• [DATA SECTION]
-=-=-
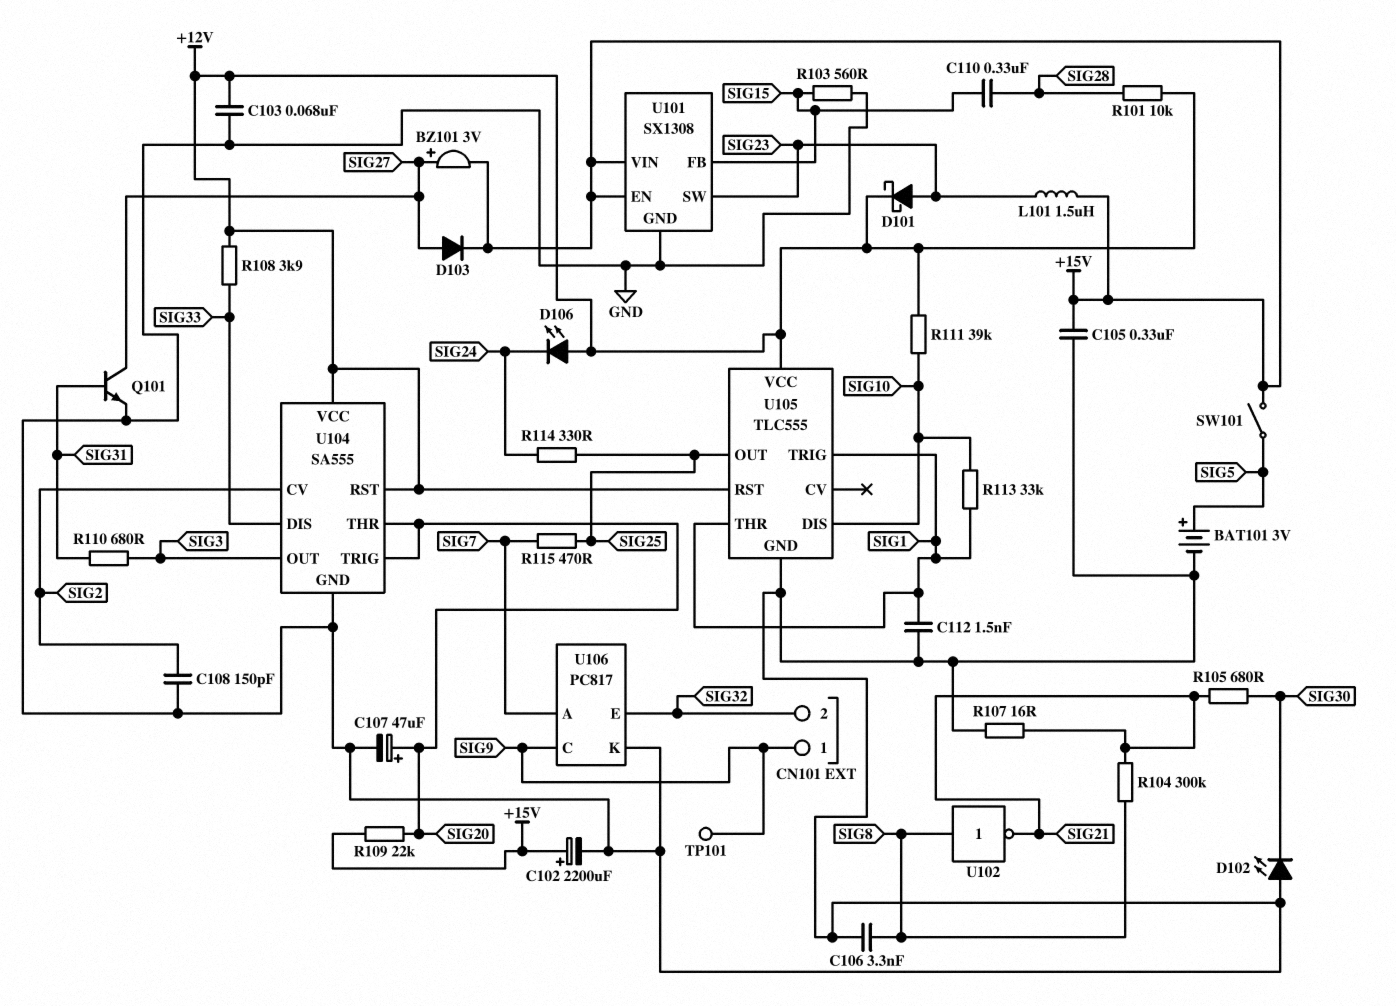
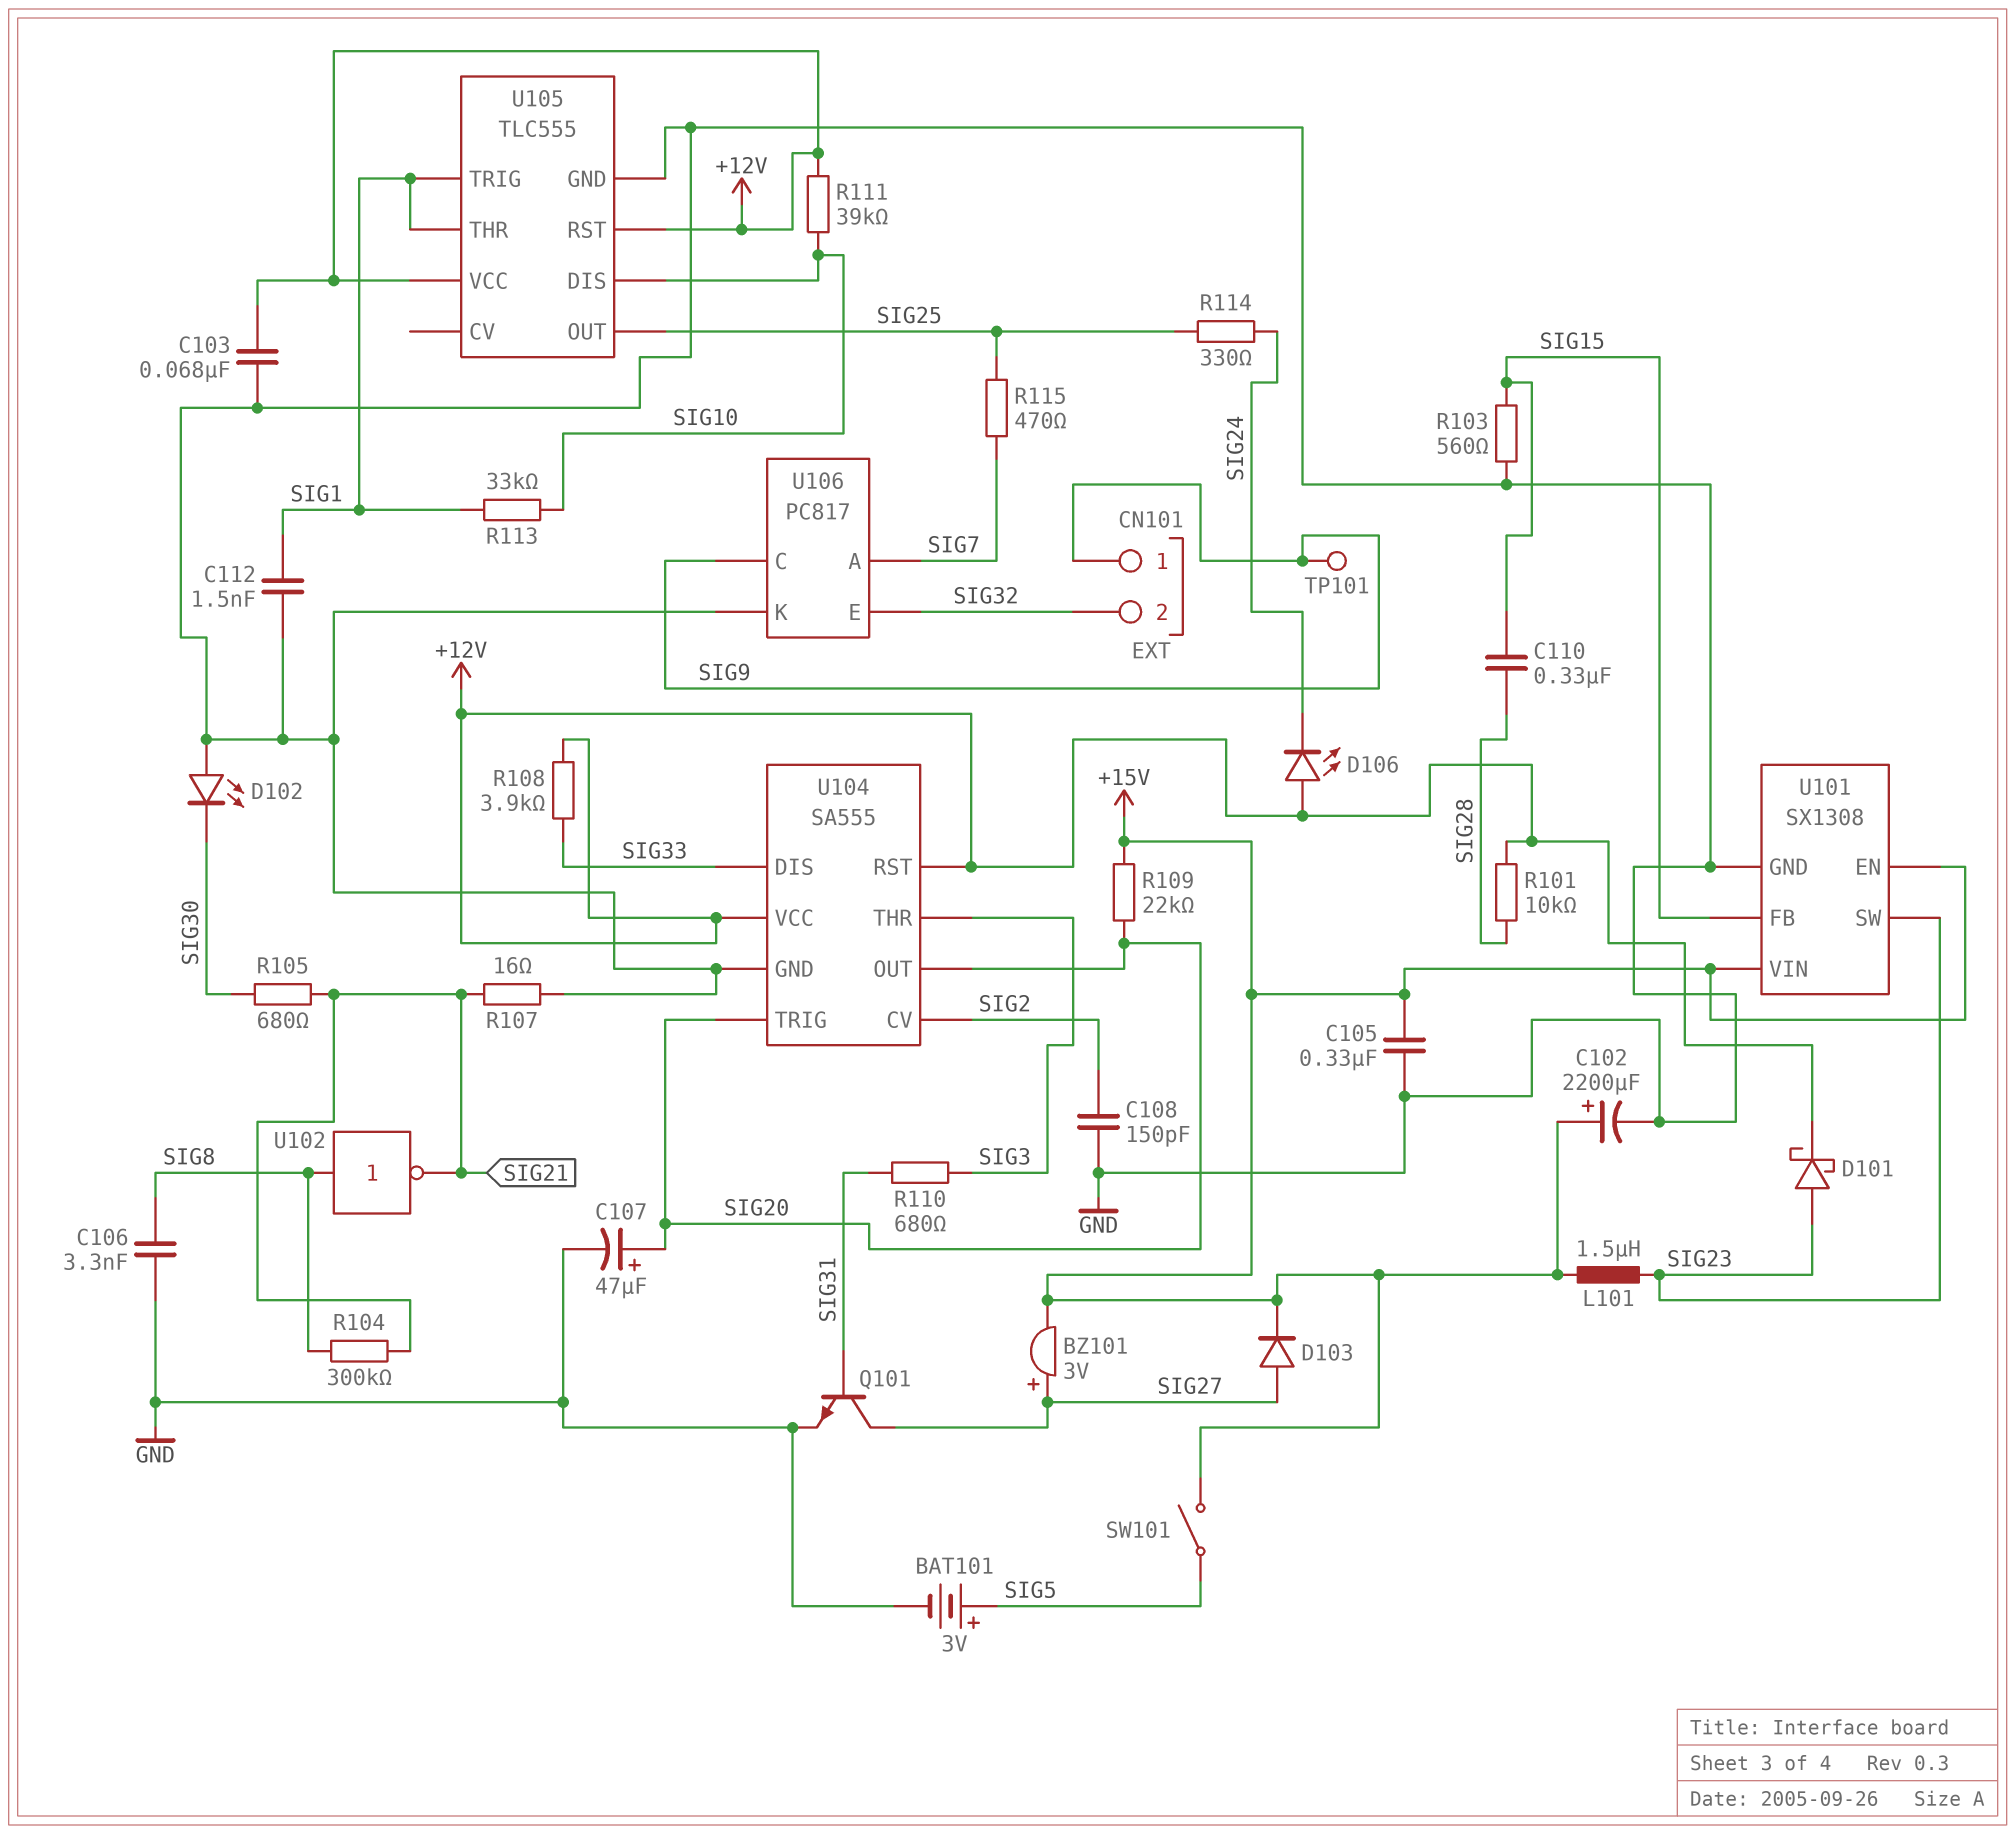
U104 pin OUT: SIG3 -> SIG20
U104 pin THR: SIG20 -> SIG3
-=-=-
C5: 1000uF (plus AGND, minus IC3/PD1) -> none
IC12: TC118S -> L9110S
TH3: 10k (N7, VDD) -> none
-=-=-
• [INSTRUCTIONS FOR THE TASK] Take every line above carrying "none" and return it.

• [WRITTEN RESPONSE]
C5: 1000uF (plus AGND, minus IC3/PD1) -> none
TH3: 10k (N7, VDD) -> none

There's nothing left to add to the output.